- **Aim of the exercise**
In the lines below, find the one that contains "cyan round brick E4" and write it out exactly, along with every line that follows it.

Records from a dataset
▼
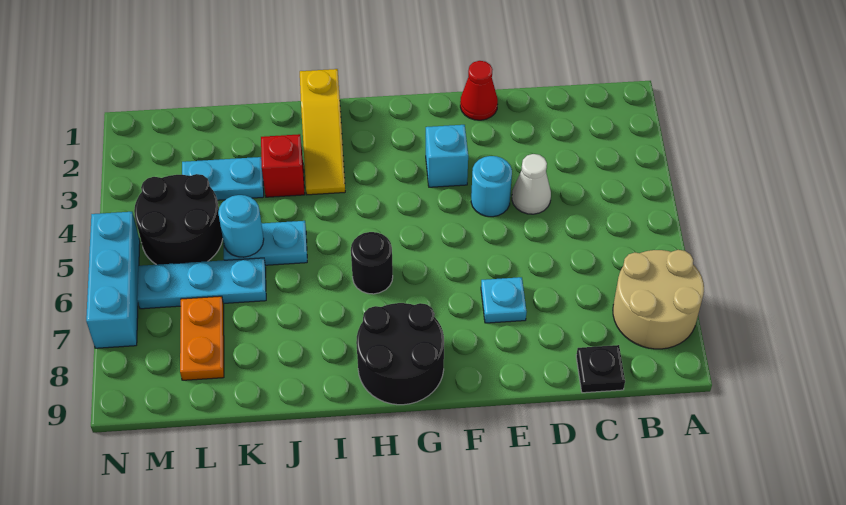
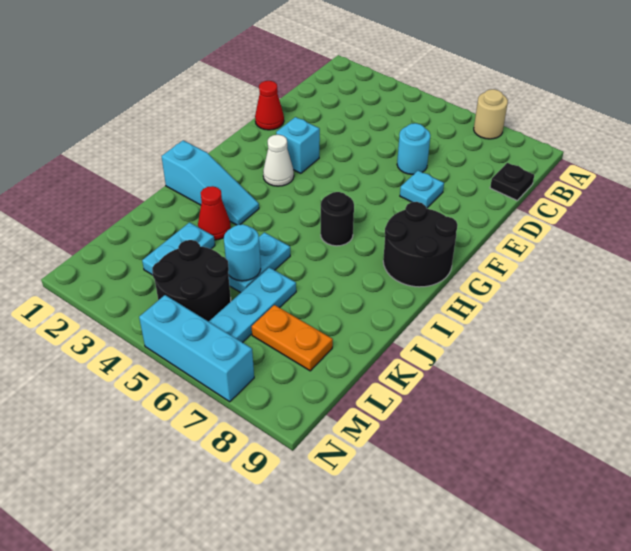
tan round brick A7:B8 level 1 -> tan round brick A7 level 1
white cone D4 level 1 -> white cone G3 level 1
cyan round brick E4 level 1 -> cyan round brick D6 level 1
yellow slope I1:I3 level 1 top 1 -> cyan slope I1:I3 level 1 top 1
red brick J3 level 1 -> red cone J3 level 1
▲
- **Task response**
cyan round brick E4 level 1 -> cyan round brick D6 level 1
yellow slope I1:I3 level 1 top 1 -> cyan slope I1:I3 level 1 top 1
red brick J3 level 1 -> red cone J3 level 1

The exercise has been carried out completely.